> TASK:
Update the lines in the records below, from the line containing "Question: Looking at their shapes, would you say red fabric" through the line containing "Question: From a real-world perspective, relative to transparent". Replace "red fabric mat" with "red woolen rug" and leave all else unchanged.

##### TASK DATA

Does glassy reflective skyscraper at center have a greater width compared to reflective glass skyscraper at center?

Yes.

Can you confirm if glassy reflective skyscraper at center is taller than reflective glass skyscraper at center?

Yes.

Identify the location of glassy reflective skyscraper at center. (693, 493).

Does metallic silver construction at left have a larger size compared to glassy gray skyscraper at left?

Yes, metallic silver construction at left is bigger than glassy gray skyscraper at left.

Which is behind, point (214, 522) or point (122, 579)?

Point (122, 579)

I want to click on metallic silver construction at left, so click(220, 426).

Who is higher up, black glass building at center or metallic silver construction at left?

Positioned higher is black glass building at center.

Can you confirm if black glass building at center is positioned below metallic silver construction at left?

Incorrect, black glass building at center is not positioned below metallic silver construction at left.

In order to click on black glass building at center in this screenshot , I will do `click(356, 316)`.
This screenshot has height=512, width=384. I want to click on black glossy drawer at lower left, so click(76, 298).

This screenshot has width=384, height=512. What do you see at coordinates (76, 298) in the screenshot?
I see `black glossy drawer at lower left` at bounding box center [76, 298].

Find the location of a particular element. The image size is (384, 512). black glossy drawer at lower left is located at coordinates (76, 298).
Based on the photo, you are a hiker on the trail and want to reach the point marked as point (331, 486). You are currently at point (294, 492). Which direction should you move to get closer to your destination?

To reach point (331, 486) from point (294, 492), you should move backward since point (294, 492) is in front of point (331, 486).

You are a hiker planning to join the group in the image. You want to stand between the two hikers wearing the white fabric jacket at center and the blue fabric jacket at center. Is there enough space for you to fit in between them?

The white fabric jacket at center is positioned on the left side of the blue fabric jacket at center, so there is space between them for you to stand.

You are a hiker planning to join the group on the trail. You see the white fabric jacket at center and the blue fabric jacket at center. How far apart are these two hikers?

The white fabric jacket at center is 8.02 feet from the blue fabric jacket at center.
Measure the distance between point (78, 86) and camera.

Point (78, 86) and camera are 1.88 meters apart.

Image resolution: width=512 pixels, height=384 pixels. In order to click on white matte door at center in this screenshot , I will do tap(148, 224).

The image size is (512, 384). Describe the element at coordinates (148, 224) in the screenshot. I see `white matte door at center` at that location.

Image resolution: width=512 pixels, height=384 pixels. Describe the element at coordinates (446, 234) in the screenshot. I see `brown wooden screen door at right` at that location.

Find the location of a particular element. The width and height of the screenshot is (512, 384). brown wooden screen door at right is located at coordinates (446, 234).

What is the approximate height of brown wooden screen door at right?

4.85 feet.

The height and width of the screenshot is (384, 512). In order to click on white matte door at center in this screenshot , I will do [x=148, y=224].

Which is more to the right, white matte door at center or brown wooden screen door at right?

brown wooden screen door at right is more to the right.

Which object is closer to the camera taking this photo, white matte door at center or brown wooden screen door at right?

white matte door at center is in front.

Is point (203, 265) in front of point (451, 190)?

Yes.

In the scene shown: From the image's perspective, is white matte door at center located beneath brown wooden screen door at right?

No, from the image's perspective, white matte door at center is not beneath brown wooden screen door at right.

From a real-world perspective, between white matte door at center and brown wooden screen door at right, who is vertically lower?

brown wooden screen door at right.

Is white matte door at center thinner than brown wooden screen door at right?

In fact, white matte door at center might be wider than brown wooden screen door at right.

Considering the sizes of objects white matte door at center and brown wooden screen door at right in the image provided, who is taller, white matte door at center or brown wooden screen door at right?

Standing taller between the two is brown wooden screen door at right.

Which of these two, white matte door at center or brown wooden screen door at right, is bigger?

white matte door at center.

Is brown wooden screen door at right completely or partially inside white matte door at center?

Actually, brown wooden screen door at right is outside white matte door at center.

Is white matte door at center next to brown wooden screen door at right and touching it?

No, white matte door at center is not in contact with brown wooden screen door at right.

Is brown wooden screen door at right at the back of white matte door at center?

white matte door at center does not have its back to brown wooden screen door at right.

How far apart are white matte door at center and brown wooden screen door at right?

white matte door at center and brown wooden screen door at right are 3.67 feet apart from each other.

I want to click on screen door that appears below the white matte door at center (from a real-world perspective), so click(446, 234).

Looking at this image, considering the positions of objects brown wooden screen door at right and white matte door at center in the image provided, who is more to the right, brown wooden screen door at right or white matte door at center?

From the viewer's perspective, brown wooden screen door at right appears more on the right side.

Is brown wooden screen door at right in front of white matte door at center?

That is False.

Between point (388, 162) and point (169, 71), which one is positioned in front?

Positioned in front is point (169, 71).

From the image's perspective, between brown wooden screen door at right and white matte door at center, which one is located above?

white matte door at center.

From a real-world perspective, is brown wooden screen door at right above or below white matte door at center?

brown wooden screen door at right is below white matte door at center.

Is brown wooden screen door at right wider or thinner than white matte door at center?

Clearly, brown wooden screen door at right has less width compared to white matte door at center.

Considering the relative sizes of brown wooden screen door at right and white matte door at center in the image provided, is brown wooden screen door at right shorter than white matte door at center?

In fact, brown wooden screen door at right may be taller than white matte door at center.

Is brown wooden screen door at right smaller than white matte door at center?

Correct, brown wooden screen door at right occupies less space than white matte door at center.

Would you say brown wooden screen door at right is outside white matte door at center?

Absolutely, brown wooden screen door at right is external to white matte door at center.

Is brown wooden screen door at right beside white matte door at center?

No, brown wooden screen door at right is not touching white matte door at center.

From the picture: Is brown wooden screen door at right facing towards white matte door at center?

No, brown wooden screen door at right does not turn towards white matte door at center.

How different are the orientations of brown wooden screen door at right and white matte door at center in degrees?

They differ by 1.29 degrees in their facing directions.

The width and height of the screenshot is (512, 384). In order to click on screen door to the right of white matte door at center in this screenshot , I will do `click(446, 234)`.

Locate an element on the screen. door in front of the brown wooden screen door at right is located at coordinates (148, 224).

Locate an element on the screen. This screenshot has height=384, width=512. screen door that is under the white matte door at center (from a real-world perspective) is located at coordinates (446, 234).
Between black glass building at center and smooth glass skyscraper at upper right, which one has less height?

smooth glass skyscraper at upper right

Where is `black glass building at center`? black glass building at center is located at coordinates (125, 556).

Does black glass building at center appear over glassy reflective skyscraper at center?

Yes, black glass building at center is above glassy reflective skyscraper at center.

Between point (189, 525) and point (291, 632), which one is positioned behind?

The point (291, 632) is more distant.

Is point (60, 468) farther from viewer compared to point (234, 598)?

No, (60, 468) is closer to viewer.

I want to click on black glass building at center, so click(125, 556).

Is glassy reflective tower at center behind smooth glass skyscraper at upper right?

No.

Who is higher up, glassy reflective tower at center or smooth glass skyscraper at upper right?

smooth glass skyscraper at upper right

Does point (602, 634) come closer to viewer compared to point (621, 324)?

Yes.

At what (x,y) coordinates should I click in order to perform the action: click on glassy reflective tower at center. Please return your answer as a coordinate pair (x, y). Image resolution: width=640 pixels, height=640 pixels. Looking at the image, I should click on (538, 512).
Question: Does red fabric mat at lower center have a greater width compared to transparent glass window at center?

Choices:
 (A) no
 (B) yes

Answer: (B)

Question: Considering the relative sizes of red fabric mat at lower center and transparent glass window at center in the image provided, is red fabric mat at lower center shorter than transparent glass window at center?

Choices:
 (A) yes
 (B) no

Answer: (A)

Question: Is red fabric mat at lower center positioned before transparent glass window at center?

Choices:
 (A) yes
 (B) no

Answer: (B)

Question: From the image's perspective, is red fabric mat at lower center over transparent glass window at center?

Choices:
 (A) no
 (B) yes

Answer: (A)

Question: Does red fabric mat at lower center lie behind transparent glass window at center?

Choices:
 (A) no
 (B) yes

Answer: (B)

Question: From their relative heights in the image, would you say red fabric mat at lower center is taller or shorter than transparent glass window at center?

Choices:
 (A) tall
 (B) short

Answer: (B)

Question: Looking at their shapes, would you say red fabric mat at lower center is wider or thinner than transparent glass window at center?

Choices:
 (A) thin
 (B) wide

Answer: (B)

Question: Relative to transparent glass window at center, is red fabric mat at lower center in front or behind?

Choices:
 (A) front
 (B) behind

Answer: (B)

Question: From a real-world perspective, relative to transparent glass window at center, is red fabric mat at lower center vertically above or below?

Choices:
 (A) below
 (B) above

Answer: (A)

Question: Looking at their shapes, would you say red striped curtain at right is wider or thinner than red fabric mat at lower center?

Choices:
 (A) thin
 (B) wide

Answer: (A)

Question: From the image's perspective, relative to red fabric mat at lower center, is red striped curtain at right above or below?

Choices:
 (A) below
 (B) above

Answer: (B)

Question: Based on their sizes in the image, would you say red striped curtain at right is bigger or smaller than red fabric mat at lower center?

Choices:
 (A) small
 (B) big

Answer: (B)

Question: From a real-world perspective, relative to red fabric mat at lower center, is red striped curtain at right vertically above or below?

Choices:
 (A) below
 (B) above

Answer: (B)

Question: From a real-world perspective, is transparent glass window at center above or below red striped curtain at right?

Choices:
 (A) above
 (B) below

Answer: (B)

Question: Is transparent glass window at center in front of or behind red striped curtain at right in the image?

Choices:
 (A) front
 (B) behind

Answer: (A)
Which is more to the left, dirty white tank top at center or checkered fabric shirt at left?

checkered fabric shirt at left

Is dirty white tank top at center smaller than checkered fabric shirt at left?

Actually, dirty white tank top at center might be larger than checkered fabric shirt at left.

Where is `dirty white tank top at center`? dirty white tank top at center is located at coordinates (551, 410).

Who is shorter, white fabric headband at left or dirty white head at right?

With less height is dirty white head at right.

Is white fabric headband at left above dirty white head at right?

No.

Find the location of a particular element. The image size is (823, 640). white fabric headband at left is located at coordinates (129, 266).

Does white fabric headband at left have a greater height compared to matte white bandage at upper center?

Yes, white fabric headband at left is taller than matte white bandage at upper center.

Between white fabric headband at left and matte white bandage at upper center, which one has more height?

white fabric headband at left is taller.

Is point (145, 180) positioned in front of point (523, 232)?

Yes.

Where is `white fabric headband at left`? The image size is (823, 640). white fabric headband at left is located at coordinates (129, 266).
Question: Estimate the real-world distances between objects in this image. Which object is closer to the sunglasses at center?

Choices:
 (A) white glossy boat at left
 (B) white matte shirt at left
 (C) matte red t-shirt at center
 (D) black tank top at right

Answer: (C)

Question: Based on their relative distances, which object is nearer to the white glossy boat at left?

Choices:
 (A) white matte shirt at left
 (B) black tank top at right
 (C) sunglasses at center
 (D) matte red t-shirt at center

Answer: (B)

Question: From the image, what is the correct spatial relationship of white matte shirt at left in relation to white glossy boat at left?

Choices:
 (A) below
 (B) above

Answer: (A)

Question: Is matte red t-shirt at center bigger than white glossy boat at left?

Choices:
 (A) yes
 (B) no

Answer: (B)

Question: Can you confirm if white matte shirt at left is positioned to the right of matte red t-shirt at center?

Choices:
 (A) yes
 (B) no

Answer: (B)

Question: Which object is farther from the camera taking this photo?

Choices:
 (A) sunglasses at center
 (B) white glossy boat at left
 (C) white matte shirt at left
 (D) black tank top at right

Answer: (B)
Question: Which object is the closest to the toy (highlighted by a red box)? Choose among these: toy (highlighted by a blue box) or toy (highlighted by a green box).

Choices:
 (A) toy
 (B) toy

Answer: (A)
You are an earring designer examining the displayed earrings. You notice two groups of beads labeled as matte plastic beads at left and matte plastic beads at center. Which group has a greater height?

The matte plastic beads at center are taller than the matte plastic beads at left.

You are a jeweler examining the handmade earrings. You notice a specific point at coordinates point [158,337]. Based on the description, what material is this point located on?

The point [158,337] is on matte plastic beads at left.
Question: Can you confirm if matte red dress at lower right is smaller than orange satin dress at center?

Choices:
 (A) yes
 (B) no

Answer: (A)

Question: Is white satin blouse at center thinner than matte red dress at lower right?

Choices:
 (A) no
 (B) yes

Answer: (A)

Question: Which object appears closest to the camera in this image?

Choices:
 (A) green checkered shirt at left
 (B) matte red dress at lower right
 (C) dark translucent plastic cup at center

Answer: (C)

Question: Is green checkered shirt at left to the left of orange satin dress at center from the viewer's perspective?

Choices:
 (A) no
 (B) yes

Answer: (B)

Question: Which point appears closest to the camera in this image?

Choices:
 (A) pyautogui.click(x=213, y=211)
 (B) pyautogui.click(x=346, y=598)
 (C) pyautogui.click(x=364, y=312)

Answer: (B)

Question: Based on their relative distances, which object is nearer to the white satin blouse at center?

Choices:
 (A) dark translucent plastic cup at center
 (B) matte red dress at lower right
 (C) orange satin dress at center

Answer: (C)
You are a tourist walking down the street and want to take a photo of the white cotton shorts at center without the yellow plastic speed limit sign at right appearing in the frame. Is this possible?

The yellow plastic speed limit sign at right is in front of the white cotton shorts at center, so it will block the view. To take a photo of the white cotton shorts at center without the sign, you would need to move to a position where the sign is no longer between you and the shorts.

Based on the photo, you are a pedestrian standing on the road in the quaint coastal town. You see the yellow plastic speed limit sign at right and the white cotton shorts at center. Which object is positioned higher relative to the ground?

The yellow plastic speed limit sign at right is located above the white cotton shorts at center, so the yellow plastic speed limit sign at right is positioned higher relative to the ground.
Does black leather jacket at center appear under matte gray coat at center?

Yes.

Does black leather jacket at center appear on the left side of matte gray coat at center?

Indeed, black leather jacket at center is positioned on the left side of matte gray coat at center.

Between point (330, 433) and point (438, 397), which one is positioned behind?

##########

> ANSWER TO THE EXERCISE:
Question: Looking at their shapes, would you say red woolen rug at lower center is wider or thinner than transparent glass window at center?

Choices:
 (A) thin
 (B) wide

Answer: (B)

Question: Relative to transparent glass window at center, is red woolen rug at lower center in front or behind?

Choices:
 (A) front
 (B) behind

Answer: (B)

Question: From a real-world perspective, relative to transparent glass window at center, is red woolen rug at lower center vertically above or below?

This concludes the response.